Segment Open

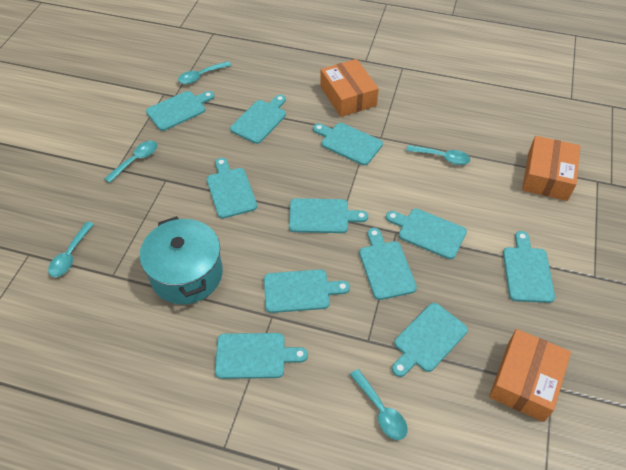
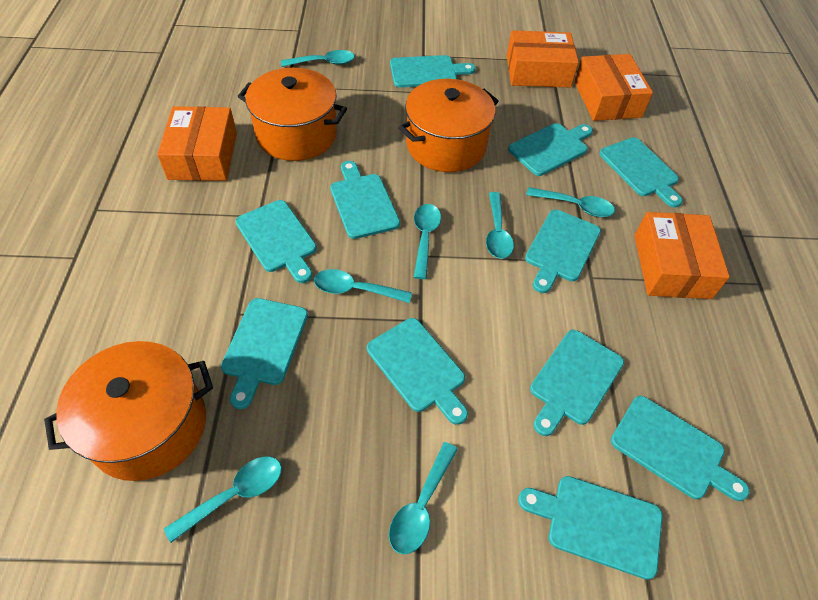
orange box: 3 -> 4
orange pot: 0 -> 3
turquoise pot: 1 -> 0
turquoise spoon: 5 -> 7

Segment Closed

Your objective | Send back the data above verbatim, leaving out its pictures.

Answer to the problem |
orange box: 3 -> 4
orange pot: 0 -> 3
turquoise pot: 1 -> 0
turquoise spoon: 5 -> 7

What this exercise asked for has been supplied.